ACTIVITY: Copy all of the data below word for word, but leave the pictures out of your copy.

GIVEN RECORDS:
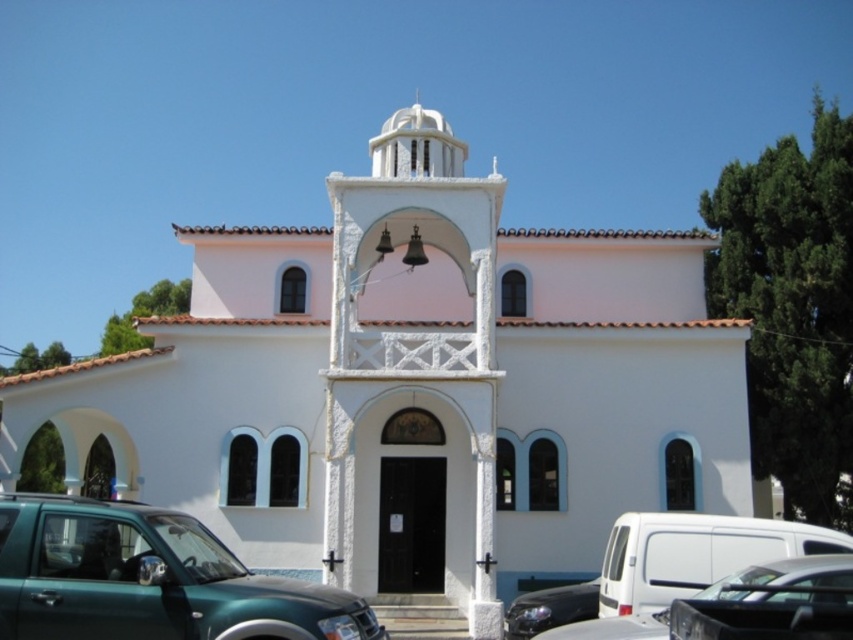
You are a photographer standing at the entrance of the white church building. You want to capture a photo of both the white stone bell tower at center and the green matte truck at lower left in the same frame. Which object should you focus on first to ensure both are in the frame?

The white stone bell tower at center is wider than the green matte truck at lower left, so you should focus on the white stone bell tower at center first to ensure both objects fit in the frame.

You are standing in front of the white church and want to take a photo of both the white stone bell tower at center and the black glossy car at lower right. Which object should you adjust your camera focus on first to ensure both are in the frame?

You should focus on the white stone bell tower at center first because it is closer to you than the black glossy car at lower right, so adjusting focus on it first ensures both are in the frame.

You are a photographer standing in front of the white church. You want to take a photo of the white stone bell tower at center and the black glossy car at lower right without any obstructions. Based on their positions, which object should you focus on first to ensure both are in the frame?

PROBLEM SOLUTION:
You are a photographer standing at the entrance of the white church building. You want to capture a photo of both the white stone bell tower at center and the green matte truck at lower left in the same frame. Which object should you focus on first to ensure both are in the frame?

The white stone bell tower at center is wider than the green matte truck at lower left, so you should focus on the white stone bell tower at center first to ensure both objects fit in the frame.

You are standing in front of the white church and want to take a photo of both the white stone bell tower at center and the black glossy car at lower right. Which object should you adjust your camera focus on first to ensure both are in the frame?

You should focus on the white stone bell tower at center first because it is closer to you than the black glossy car at lower right, so adjusting focus on it first ensures both are in the frame.

You are a photographer standing in front of the white church. You want to take a photo of the white stone bell tower at center and the black glossy car at lower right without any obstructions. Based on their positions, which object should you focus on first to ensure both are in the frame?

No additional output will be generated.